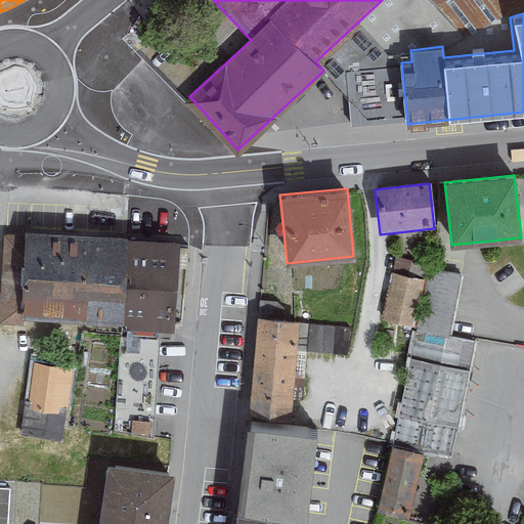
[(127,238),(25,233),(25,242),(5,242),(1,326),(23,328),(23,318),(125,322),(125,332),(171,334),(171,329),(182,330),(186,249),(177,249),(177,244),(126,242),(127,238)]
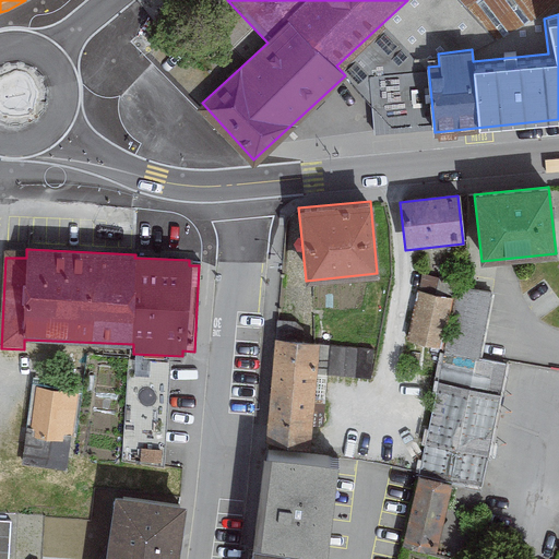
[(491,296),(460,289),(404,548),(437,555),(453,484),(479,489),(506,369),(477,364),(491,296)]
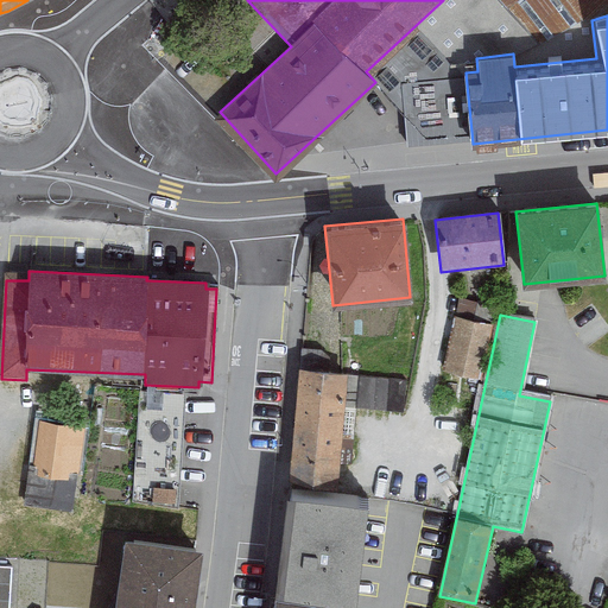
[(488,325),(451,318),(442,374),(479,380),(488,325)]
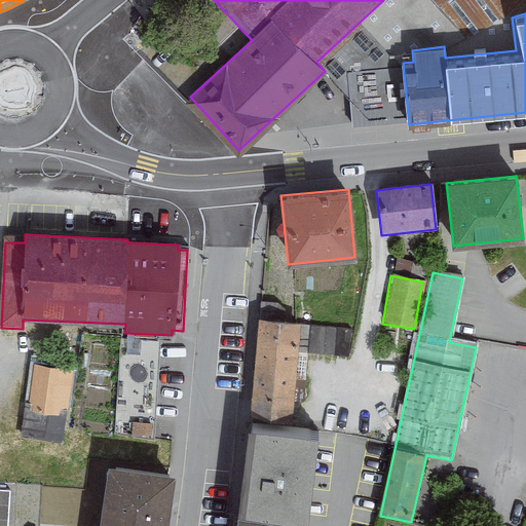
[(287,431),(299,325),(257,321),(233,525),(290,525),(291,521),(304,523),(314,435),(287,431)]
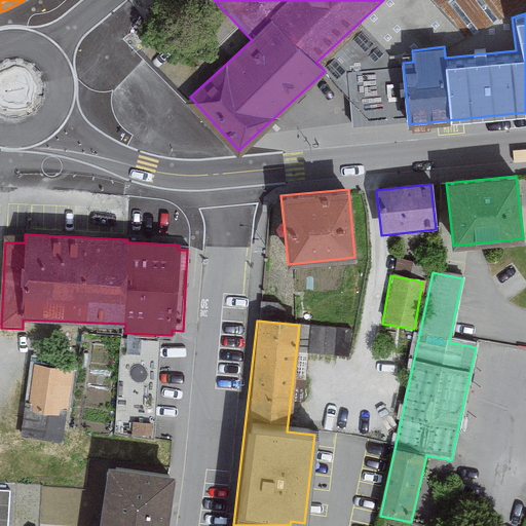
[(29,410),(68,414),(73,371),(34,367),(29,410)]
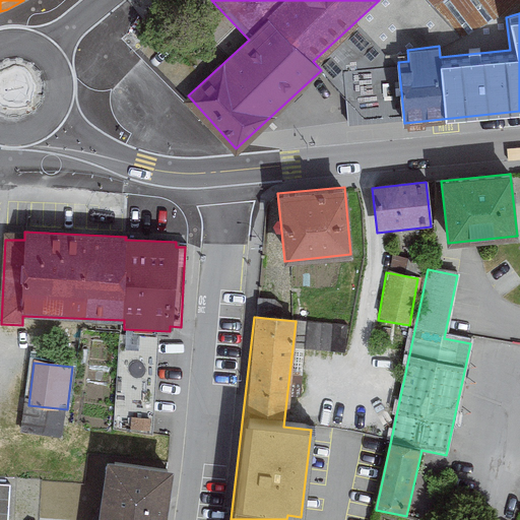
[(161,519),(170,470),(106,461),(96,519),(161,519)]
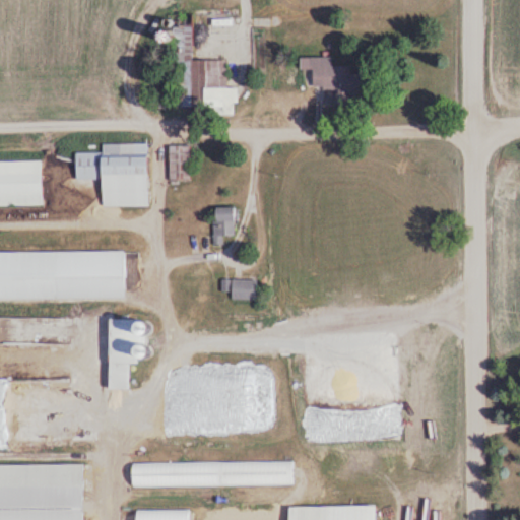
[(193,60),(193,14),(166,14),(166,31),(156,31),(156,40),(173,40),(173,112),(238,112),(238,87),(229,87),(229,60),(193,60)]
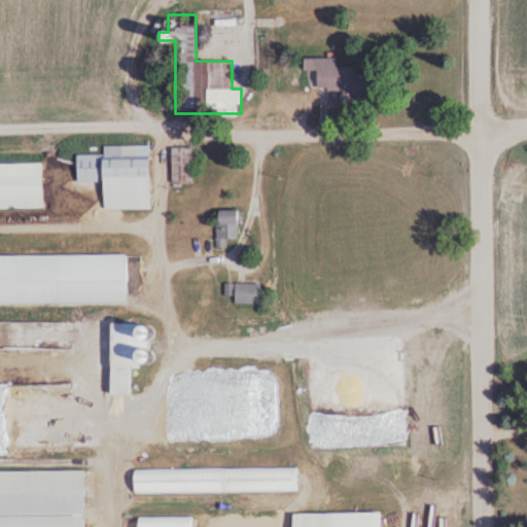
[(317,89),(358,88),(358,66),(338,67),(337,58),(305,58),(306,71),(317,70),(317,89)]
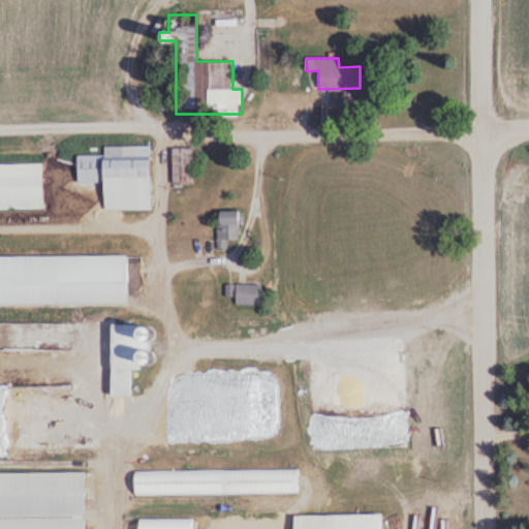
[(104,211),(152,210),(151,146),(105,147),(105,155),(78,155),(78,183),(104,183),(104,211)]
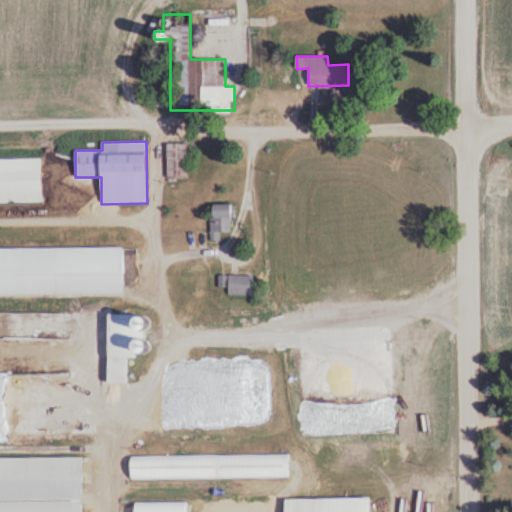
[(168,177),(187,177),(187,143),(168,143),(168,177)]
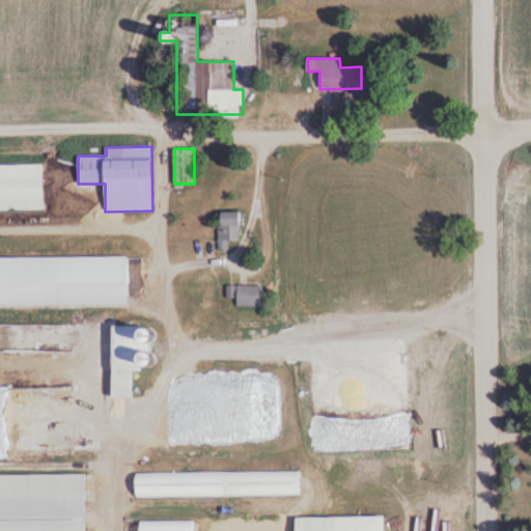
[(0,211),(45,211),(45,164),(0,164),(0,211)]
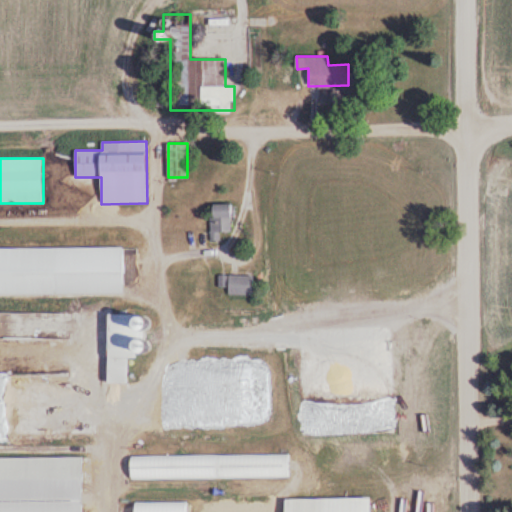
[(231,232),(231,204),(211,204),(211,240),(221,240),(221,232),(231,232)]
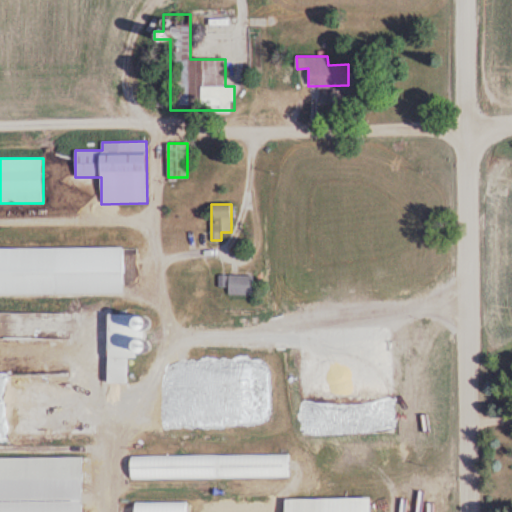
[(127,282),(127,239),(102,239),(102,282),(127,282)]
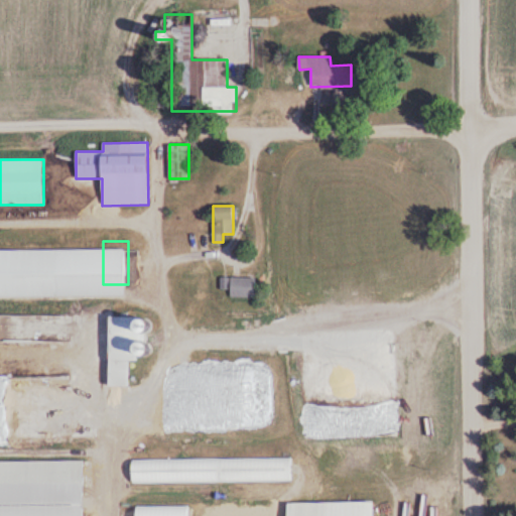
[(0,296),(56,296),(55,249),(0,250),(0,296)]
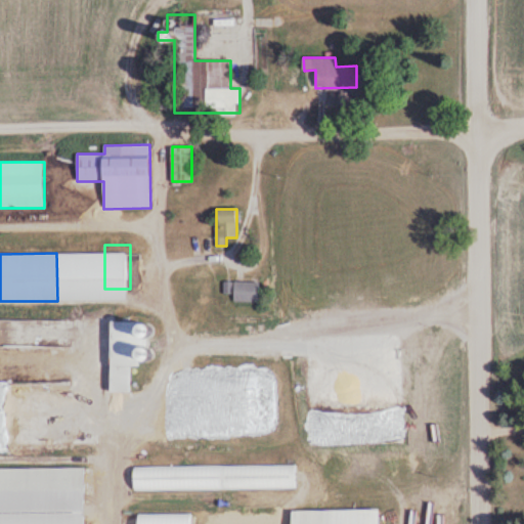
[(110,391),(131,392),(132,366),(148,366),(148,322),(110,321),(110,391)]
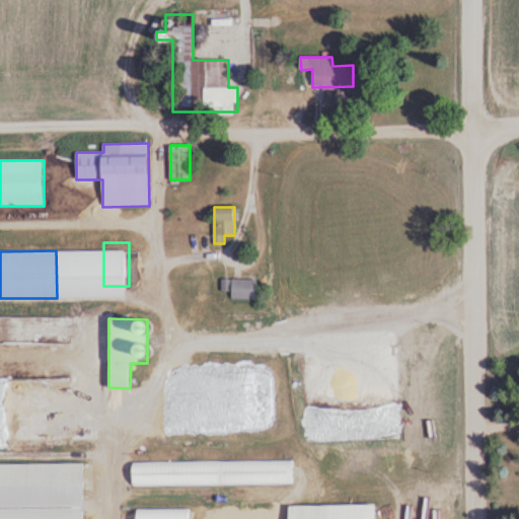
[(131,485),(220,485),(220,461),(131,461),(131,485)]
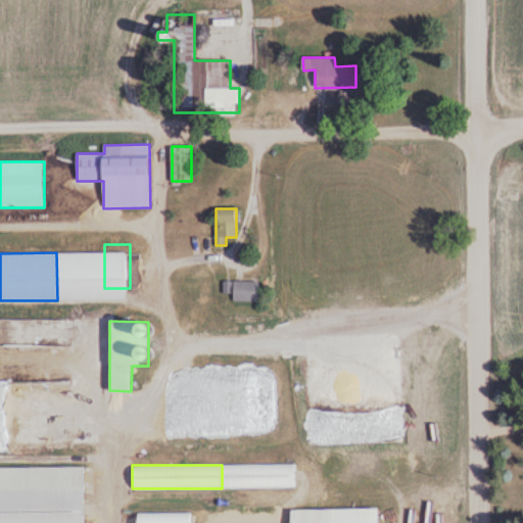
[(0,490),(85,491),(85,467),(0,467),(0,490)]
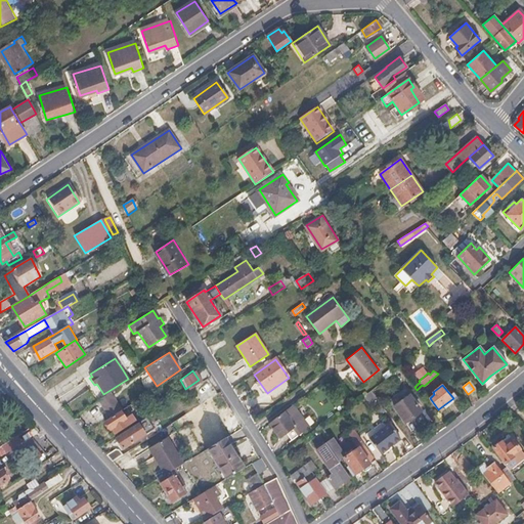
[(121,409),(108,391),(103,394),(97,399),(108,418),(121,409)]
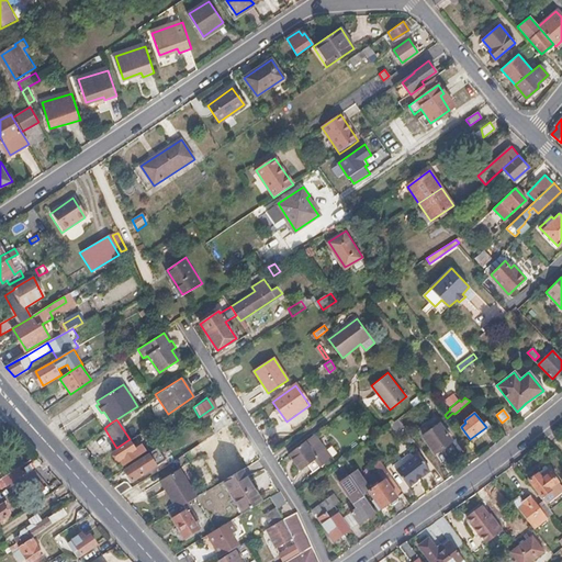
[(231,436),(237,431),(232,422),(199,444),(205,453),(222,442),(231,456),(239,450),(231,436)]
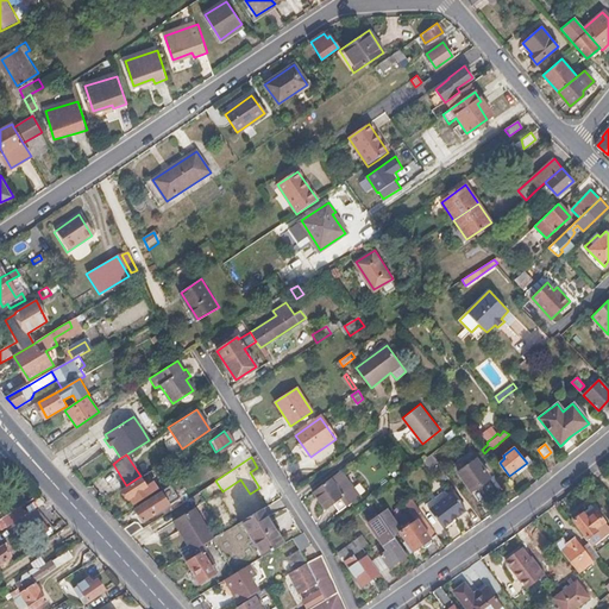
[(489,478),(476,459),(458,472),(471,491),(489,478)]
* * *
» TASK INSTRUCTIONS
Give the lines exactly, from the first line of the entries to the line with "[(161,519),(170,470),(106,461),(96,519),(161,519)]", both ends included. Skip the pictures.

» RESPONSE AREA
[(127,238),(25,233),(25,242),(5,242),(1,326),(23,328),(23,318),(125,322),(125,332),(171,334),(171,329),(182,330),(186,249),(177,249),(177,244),(126,242),(127,238)]
[(491,296),(460,289),(404,548),(437,555),(453,484),(479,489),(506,369),(477,364),(491,296)]
[(488,325),(451,318),(442,374),(479,380),(488,325)]
[(287,431),(299,325),(257,321),(233,525),(290,525),(291,521),(304,523),(314,435),(287,431)]
[(29,410),(68,414),(73,371),(34,367),(29,410)]
[(161,519),(170,470),(106,461),(96,519),(161,519)]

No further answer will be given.